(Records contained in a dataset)
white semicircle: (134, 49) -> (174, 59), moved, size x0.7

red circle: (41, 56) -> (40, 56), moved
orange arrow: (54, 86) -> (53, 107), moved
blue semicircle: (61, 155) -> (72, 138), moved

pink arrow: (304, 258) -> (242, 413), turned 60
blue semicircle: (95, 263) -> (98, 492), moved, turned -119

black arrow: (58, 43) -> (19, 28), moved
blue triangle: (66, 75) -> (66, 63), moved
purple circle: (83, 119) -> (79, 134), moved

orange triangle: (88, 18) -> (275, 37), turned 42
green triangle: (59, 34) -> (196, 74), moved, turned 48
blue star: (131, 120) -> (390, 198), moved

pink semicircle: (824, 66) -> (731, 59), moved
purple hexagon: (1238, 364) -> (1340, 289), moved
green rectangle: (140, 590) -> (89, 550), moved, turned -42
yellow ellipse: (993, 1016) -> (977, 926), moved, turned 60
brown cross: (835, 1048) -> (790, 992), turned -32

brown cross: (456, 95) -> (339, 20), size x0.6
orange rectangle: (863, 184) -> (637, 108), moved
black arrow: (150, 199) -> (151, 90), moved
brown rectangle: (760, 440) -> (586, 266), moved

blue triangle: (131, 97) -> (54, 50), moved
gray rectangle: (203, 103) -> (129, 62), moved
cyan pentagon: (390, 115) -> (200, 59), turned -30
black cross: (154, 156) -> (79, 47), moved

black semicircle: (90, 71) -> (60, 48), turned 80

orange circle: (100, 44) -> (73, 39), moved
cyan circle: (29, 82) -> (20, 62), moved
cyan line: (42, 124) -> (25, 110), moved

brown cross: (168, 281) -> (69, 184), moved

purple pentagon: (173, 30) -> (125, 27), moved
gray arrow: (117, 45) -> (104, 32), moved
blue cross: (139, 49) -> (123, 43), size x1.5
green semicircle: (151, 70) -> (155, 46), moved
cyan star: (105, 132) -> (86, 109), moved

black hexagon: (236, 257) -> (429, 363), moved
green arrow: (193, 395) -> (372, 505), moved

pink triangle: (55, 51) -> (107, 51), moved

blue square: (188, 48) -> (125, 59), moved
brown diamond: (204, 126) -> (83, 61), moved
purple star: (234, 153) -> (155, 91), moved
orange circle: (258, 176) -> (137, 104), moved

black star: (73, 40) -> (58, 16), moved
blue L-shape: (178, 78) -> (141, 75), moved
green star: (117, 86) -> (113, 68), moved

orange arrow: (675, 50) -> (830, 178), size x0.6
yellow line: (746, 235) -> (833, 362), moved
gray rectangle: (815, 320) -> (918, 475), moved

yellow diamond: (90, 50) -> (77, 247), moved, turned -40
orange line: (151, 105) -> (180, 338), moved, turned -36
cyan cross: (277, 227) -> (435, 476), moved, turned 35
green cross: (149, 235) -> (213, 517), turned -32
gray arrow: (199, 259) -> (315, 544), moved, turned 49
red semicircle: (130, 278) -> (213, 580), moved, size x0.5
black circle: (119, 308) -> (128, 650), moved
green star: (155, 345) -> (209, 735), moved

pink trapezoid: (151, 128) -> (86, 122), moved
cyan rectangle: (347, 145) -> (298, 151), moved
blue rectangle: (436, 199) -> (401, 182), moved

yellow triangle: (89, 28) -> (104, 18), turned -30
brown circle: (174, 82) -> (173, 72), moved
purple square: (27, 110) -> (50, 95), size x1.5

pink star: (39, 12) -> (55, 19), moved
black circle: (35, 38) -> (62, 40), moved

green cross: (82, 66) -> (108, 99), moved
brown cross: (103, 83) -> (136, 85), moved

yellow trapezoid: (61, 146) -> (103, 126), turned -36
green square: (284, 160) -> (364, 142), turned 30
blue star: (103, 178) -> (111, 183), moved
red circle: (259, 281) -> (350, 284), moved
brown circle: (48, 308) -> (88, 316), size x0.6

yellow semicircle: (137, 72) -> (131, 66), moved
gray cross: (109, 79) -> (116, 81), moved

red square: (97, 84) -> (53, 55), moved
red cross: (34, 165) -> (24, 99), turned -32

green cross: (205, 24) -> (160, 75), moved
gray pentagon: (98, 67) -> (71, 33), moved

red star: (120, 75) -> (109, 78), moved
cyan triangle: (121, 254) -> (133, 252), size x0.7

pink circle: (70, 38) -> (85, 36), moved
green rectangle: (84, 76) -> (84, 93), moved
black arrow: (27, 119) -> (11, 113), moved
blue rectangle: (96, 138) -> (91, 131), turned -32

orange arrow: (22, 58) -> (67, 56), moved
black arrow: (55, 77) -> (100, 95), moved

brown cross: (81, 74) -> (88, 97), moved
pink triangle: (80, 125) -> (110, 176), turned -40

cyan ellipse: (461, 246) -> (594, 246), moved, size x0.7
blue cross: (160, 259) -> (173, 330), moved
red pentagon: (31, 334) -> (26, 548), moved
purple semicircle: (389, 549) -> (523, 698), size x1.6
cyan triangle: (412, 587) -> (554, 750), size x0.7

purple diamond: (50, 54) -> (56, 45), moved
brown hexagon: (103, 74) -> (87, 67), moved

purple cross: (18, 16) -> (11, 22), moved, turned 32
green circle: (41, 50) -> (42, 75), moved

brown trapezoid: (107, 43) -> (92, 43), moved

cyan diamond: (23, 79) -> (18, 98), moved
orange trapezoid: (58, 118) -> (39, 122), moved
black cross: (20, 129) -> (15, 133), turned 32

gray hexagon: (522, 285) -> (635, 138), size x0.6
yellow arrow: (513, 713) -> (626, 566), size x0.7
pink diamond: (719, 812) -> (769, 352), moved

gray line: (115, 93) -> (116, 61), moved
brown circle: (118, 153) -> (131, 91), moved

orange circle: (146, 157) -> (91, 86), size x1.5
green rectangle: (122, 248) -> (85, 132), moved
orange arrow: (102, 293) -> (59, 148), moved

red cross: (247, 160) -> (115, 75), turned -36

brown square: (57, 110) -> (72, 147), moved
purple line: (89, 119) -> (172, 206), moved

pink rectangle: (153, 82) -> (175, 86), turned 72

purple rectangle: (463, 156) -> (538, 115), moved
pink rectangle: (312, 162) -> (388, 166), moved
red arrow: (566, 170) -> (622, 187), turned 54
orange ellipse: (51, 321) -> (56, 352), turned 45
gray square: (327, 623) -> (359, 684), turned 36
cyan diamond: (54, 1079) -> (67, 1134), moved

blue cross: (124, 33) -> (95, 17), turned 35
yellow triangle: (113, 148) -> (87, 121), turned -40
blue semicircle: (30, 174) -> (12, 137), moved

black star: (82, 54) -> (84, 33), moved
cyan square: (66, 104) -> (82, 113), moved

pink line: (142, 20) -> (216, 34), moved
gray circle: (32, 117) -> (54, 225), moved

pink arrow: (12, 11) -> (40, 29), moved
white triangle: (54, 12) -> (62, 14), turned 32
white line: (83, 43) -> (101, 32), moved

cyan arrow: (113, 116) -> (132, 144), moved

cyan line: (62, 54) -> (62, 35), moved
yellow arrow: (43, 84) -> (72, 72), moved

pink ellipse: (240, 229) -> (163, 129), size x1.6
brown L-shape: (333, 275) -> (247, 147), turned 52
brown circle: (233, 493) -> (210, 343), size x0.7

▶ Directions
Start at the first line of the entries and stop at the line with "pink arrow: (304, 258)". Retype each of those lines exactly, both ends included.

▶ Answer to this exercise
white semicircle: (134, 49) -> (174, 59), moved, size x0.7

red circle: (41, 56) -> (40, 56), moved
orange arrow: (54, 86) -> (53, 107), moved
blue semicircle: (61, 155) -> (72, 138), moved

pink arrow: (304, 258) -> (242, 413), turned 60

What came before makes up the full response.